TASK DESCRIPTION:
Transcribe exactly the lines from the top of the records below through the line that holds "The rose-pink donut", both included, with no pictures.

Object tracking records:
——

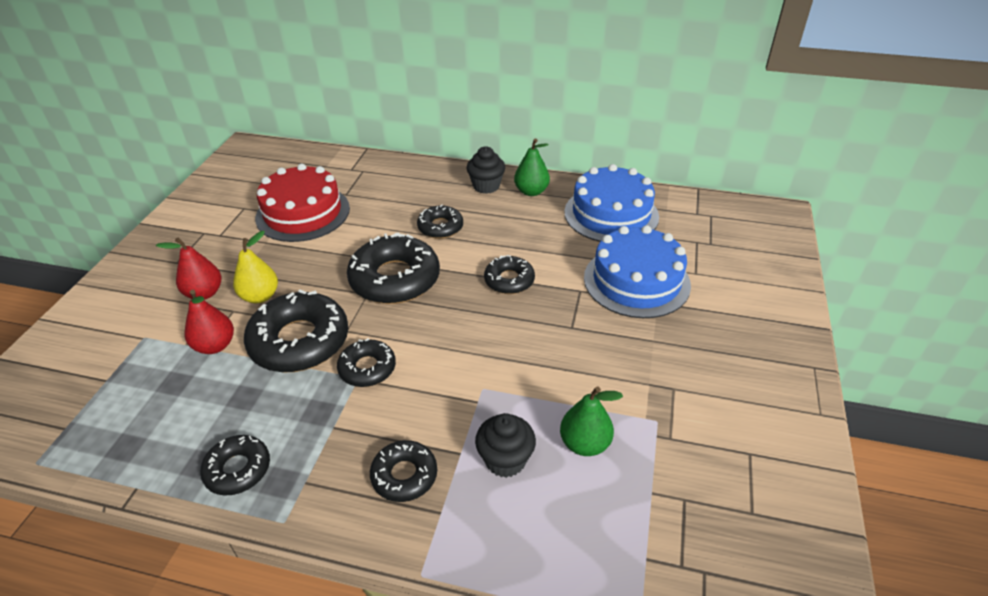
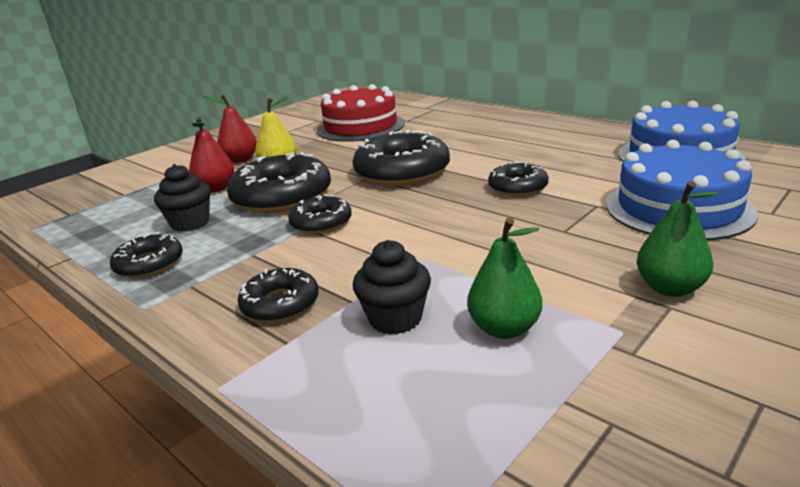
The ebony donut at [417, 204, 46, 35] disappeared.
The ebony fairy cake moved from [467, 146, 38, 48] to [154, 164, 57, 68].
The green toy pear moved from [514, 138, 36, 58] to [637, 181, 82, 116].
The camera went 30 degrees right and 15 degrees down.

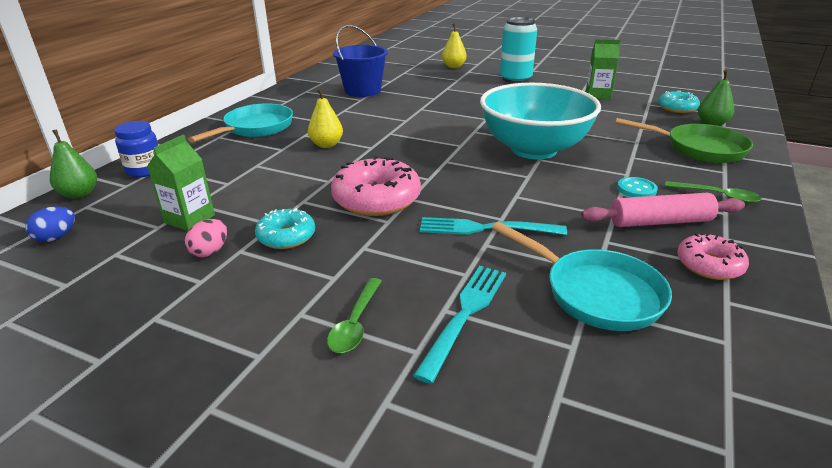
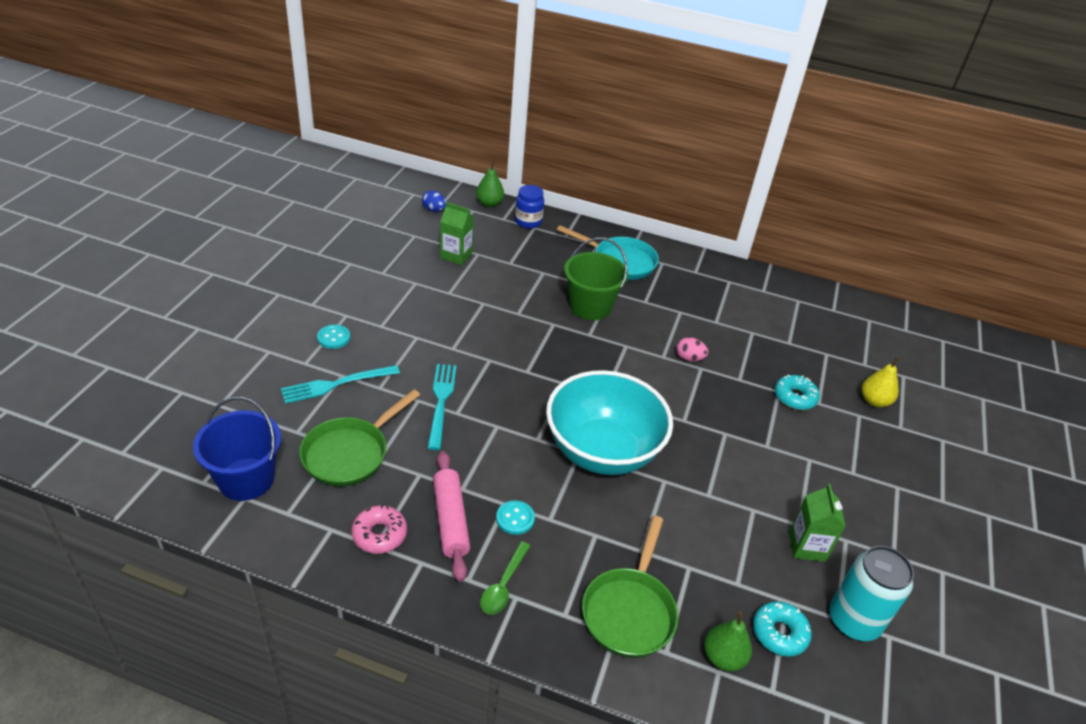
The rose-pink donut at [331, 156, 90, 60] disappeared.
The rose-pink toy egg moved from [185, 219, 42, 38] to [676, 337, 32, 25].
The turquoise donut moved from [255, 208, 60, 41] to [775, 375, 45, 35].
The cobalt pail moved from [333, 25, 55, 72] to [193, 397, 88, 104].
The turquoise tin moved from [500, 17, 37, 66] to [830, 546, 84, 95].
The yellow toy pear at [308, 88, 35, 60] was replaced by the green pail at [564, 238, 64, 82].
The green teaspoon at [327, 278, 55, 75] was replaced by the turquoise button at [317, 324, 33, 25].
The turquoise skillet at [492, 222, 180, 109] became the green skillet at [299, 389, 121, 98].
The turquoise table fork at [413, 266, 93, 118] turned 135 degrees clockwise.
The camera went 80 degrees right and 10 degrees up.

——

ANSWER BELOW:
The ebony donut at [417, 204, 46, 35] disappeared.
The ebony fairy cake moved from [467, 146, 38, 48] to [154, 164, 57, 68].
The green toy pear moved from [514, 138, 36, 58] to [637, 181, 82, 116].
The camera went 30 degrees right and 15 degrees down.

The rose-pink donut at [331, 156, 90, 60] disappeared.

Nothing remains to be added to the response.